(Spatial reasoning data)
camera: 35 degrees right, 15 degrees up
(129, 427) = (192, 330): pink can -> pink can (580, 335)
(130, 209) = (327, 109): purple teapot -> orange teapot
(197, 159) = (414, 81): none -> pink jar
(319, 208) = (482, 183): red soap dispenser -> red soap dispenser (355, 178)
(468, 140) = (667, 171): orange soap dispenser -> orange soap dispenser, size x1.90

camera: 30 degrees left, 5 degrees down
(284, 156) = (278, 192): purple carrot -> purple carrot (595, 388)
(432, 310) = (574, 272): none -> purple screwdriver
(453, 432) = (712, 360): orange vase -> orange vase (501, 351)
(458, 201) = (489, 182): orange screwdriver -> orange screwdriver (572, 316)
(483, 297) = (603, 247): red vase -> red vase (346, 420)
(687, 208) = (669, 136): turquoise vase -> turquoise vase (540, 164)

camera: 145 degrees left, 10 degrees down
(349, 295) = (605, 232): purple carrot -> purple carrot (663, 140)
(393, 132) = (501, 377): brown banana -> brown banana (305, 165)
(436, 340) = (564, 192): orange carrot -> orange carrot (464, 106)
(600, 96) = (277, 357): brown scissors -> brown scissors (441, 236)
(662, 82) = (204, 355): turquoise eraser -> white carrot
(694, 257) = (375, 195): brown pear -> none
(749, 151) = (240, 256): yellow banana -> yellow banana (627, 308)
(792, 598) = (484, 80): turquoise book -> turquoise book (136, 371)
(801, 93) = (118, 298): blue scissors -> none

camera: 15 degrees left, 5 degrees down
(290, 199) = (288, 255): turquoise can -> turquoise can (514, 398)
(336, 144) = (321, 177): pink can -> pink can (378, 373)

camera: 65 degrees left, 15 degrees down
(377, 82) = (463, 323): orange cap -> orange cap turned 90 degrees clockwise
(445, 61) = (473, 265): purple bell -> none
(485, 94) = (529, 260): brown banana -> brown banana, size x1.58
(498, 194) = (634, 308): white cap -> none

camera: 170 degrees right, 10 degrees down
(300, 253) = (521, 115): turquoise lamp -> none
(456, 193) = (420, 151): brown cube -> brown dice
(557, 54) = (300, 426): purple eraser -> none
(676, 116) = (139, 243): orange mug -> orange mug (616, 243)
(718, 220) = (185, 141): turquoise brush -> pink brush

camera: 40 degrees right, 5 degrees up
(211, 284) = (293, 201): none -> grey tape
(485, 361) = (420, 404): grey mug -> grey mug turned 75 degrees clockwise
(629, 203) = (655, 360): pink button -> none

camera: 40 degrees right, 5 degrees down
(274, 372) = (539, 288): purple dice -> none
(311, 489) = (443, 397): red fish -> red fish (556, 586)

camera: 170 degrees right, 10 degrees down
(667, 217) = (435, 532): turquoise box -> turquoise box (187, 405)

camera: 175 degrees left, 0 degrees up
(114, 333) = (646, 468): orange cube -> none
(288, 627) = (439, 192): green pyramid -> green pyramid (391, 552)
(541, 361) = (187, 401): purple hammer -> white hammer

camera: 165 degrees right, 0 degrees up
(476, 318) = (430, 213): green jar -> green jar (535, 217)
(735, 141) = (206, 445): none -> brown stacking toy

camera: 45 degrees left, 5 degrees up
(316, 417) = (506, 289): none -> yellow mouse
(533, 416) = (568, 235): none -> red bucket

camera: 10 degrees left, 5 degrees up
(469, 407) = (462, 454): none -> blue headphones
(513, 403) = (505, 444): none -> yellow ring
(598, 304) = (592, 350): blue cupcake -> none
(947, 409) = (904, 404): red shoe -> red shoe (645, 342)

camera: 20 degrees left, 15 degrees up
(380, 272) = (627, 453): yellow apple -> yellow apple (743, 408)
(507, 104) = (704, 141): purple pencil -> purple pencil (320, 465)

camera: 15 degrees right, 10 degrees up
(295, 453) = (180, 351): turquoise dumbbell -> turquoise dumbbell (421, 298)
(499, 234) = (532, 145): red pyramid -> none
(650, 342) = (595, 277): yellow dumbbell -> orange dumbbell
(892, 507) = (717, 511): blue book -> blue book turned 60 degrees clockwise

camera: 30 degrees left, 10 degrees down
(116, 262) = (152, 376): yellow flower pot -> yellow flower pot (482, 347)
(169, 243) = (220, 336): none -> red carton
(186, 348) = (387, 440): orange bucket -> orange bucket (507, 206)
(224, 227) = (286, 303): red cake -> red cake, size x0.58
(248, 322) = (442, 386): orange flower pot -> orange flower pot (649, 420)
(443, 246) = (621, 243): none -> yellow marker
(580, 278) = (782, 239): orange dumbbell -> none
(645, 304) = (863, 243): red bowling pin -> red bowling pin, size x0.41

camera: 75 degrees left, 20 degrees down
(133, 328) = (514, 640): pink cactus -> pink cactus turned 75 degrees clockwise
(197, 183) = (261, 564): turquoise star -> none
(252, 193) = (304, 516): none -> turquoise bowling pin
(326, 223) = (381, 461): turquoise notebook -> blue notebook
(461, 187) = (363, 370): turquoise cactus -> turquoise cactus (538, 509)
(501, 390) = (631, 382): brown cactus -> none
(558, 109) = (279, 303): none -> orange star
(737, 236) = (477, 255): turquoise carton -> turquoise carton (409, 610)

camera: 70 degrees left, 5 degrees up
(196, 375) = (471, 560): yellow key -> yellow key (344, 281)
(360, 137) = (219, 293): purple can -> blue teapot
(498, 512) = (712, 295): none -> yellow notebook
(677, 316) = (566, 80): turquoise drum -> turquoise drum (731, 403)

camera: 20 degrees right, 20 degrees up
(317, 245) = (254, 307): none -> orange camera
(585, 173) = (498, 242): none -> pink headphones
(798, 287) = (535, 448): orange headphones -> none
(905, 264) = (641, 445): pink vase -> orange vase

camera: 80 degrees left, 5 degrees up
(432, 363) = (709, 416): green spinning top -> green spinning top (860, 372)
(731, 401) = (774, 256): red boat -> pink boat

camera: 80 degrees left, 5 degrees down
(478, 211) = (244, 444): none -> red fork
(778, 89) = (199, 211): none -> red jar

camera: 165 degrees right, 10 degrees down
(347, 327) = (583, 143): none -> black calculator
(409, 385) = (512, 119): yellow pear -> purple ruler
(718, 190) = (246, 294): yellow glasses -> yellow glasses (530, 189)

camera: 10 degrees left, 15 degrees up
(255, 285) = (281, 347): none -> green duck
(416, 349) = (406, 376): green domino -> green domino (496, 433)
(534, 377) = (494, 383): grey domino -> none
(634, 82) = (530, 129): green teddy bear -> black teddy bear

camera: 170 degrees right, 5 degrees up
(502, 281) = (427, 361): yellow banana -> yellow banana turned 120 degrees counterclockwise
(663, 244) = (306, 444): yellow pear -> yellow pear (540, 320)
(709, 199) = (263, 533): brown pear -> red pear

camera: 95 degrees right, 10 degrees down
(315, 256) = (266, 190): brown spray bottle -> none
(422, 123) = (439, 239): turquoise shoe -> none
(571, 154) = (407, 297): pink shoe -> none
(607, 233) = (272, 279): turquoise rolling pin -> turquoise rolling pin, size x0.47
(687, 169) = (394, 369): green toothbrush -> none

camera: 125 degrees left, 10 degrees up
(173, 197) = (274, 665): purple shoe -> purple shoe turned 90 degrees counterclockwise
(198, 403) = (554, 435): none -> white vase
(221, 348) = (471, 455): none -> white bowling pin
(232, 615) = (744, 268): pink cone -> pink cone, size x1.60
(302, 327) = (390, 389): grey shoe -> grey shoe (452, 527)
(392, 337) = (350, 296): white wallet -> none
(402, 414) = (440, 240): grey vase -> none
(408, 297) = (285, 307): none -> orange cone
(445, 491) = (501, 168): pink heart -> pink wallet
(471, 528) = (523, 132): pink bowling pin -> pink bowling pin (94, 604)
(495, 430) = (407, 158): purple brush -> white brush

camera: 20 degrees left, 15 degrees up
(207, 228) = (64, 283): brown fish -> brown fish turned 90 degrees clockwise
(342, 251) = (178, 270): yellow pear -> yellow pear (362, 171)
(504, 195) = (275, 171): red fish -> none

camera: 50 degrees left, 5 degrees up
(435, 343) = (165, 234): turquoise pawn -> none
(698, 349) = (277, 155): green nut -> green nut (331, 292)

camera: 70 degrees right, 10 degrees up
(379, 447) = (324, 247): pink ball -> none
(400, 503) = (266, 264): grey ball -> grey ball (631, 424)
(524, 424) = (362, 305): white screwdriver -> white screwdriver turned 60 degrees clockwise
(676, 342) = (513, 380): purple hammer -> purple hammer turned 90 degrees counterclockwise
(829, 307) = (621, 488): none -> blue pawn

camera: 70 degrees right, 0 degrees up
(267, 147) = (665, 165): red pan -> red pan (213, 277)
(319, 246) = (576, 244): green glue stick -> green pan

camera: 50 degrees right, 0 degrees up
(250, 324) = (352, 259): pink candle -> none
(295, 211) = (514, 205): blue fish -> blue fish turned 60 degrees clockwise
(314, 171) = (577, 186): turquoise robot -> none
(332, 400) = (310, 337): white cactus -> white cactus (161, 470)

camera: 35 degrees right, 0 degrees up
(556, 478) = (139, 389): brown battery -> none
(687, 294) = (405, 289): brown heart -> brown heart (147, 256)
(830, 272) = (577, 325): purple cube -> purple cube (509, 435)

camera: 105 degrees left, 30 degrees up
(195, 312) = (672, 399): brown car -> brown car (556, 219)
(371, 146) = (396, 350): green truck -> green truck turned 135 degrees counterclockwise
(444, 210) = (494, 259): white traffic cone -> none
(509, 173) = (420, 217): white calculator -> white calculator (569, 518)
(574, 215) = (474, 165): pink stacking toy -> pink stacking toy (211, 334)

INSTRUCTIONS TO FOLLOW:
Copy, exactly and only, the lines above that begin with the one containing "(224, 227) = (286, 303): red" and finish with the one containing "camera: 75 degrees left, 20 degrees down".

FINISHED TASK:
(224, 227) = (286, 303): red cake -> red cake, size x0.58
(248, 322) = (442, 386): orange flower pot -> orange flower pot (649, 420)
(443, 246) = (621, 243): none -> yellow marker
(580, 278) = (782, 239): orange dumbbell -> none
(645, 304) = (863, 243): red bowling pin -> red bowling pin, size x0.41

camera: 75 degrees left, 20 degrees down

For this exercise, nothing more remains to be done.